(INFORMATION)
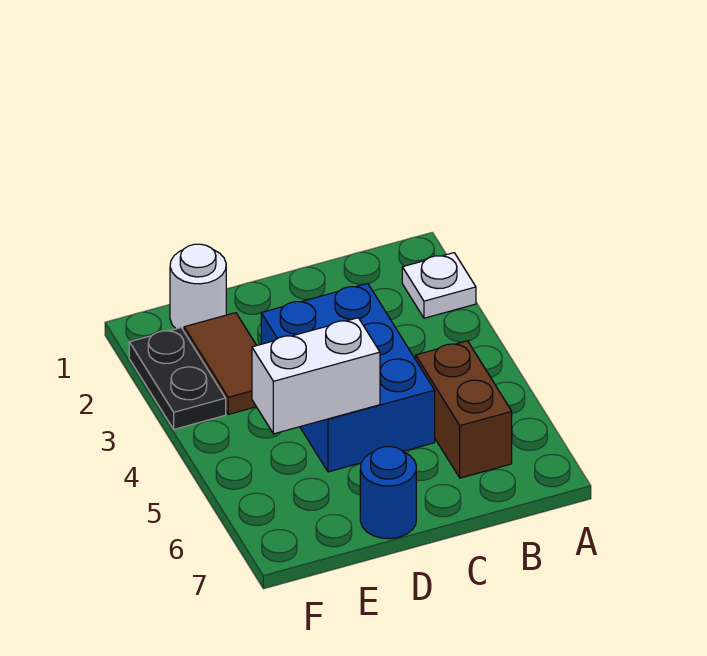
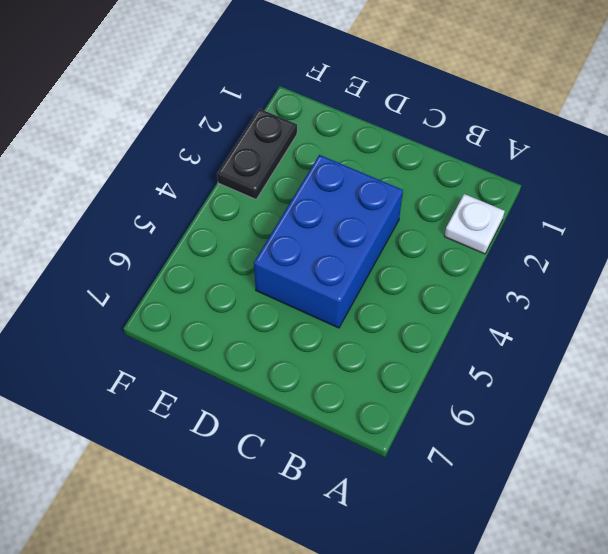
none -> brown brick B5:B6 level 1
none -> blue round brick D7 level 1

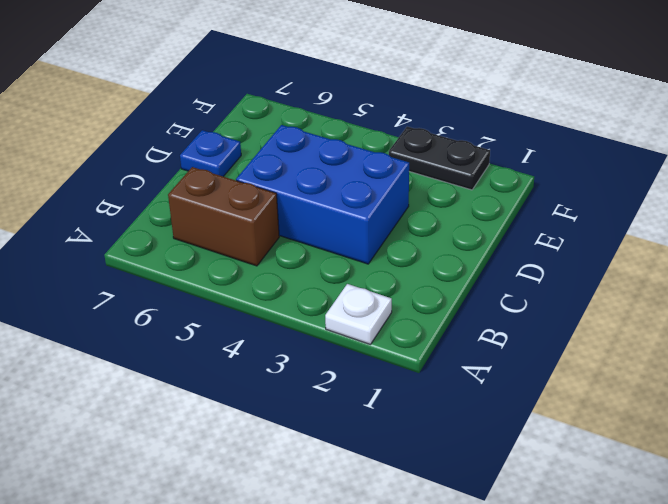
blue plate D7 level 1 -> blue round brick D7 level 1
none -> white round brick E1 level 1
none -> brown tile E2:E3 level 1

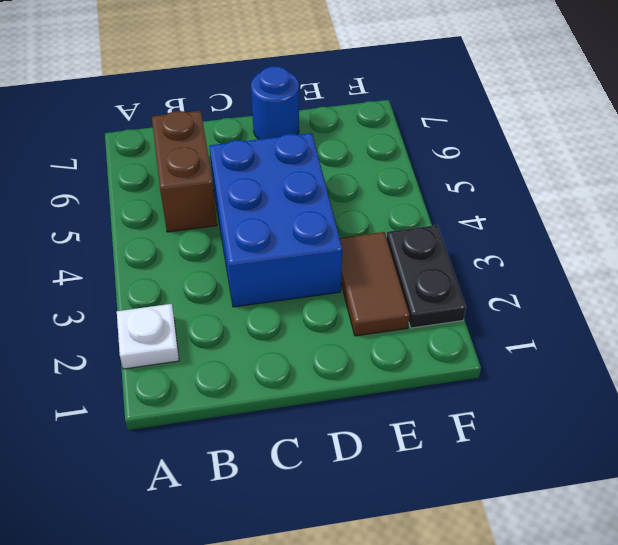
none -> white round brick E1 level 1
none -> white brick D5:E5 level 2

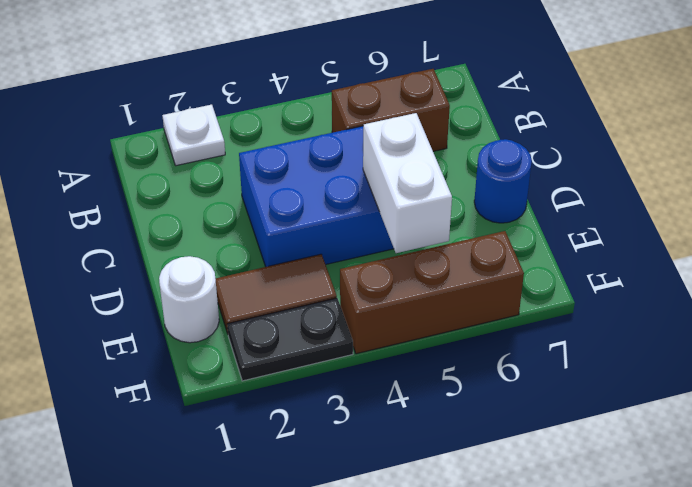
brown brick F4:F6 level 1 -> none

...

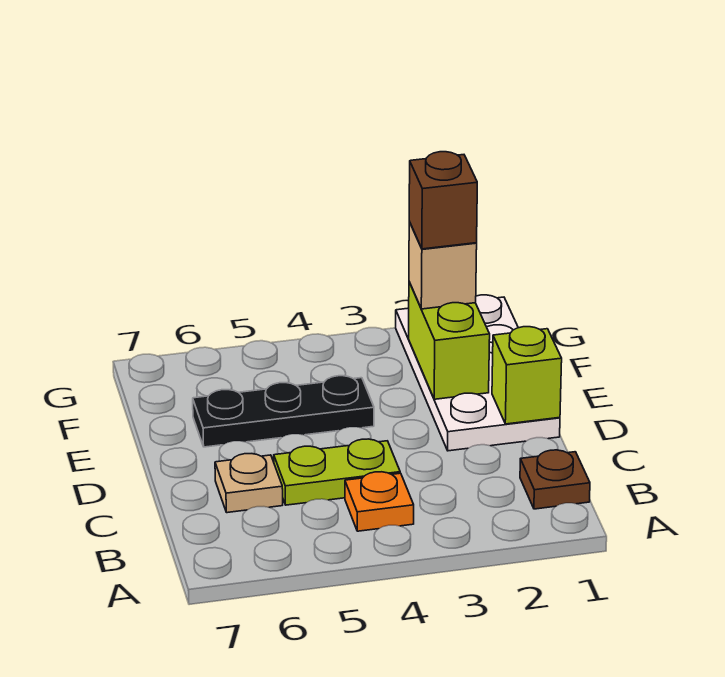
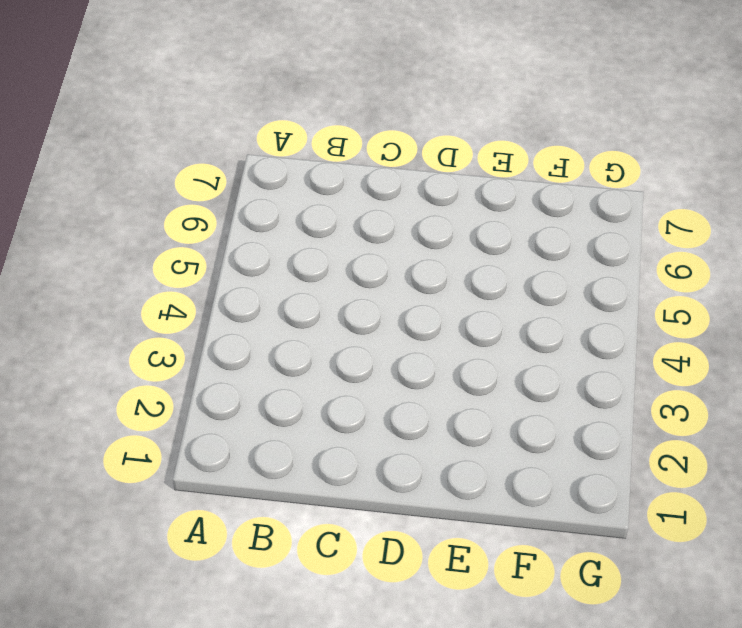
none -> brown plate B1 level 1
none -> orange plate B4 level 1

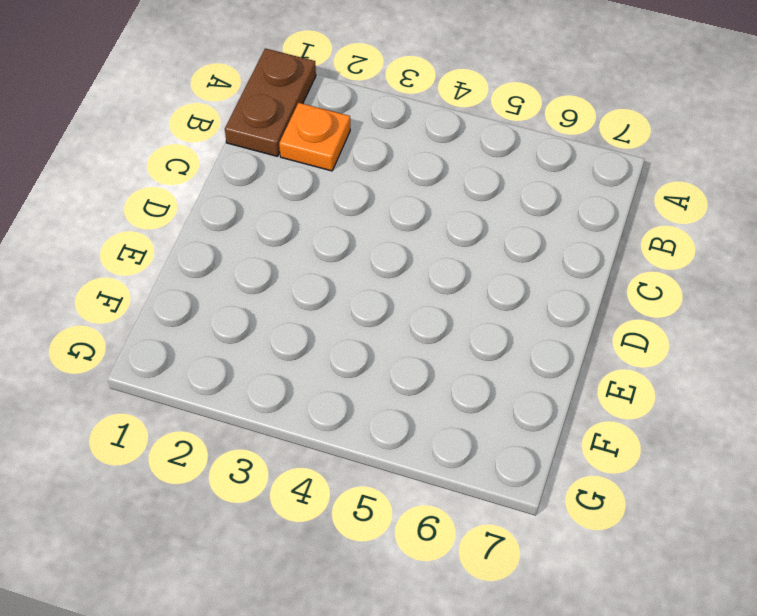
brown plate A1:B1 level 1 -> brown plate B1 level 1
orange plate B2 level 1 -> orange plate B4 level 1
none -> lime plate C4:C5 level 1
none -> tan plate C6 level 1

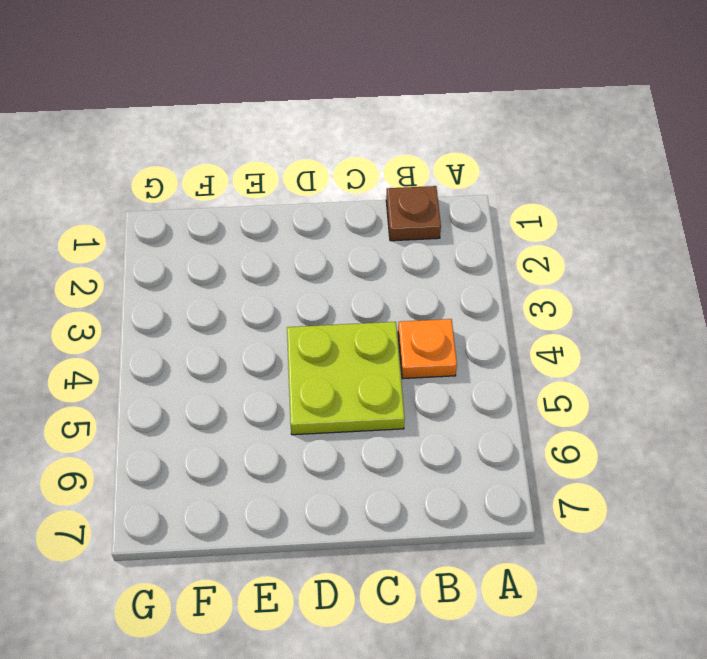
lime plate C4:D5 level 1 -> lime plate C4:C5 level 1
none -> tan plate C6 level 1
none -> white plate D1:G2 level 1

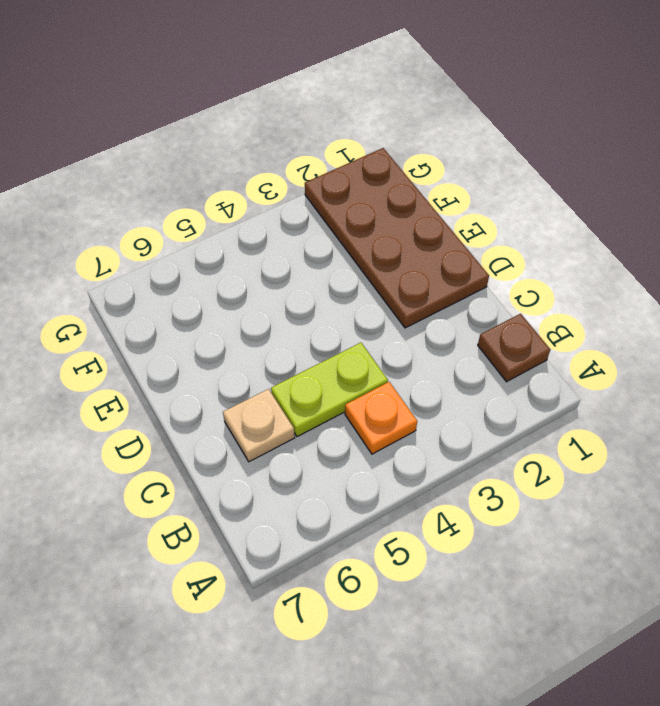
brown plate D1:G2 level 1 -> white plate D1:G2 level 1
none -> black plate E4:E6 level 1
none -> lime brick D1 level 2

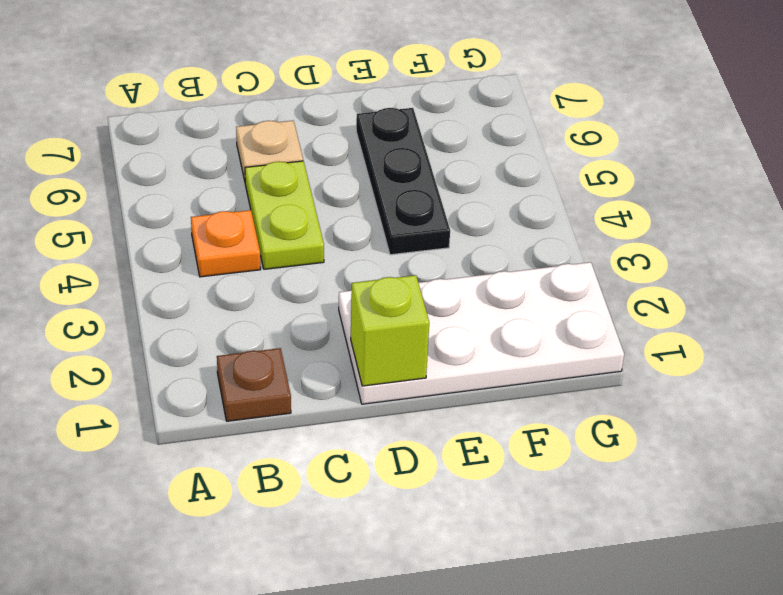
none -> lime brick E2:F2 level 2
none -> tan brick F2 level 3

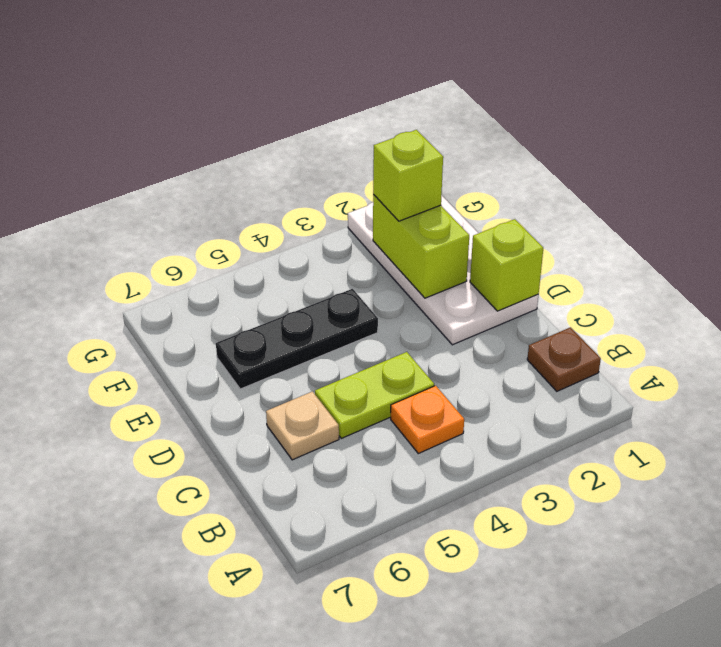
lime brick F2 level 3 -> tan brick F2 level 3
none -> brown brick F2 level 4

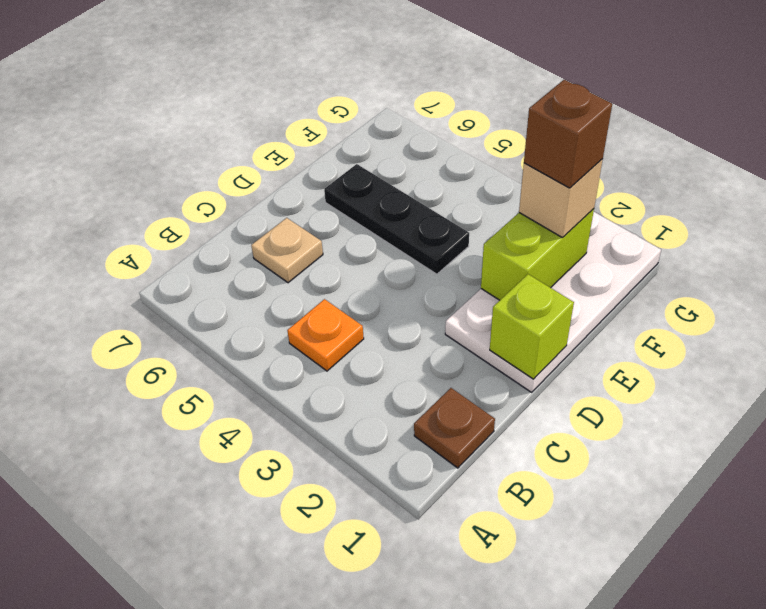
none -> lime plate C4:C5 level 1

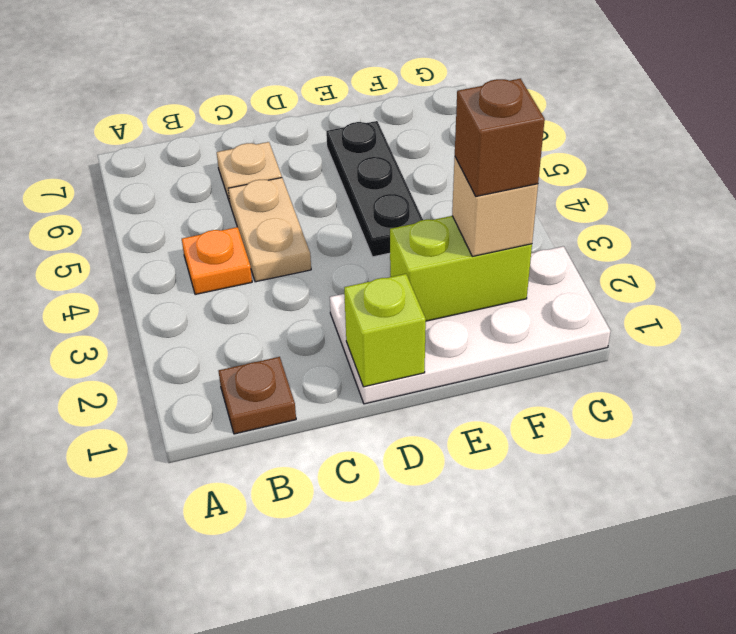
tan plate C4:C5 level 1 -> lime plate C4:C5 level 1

==

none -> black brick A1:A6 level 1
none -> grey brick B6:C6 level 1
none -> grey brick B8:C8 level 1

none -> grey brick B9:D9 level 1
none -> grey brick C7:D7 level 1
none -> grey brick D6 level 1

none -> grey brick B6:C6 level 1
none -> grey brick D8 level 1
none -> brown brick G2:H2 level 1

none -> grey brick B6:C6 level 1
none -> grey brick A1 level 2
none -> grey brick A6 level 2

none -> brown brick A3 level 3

(EXERCISE AIM)
Give exactly the lines above that run from the line with "none -> lime brick E2:F2 level 2" to the line with "tan plate C4:C5", both included, leaving every picture out.

(ANSWER BELOW)
none -> lime brick E2:F2 level 2
none -> tan brick F2 level 3

lime brick F2 level 3 -> tan brick F2 level 3
none -> brown brick F2 level 4

none -> lime plate C4:C5 level 1

tan plate C4:C5 level 1 -> lime plate C4:C5 level 1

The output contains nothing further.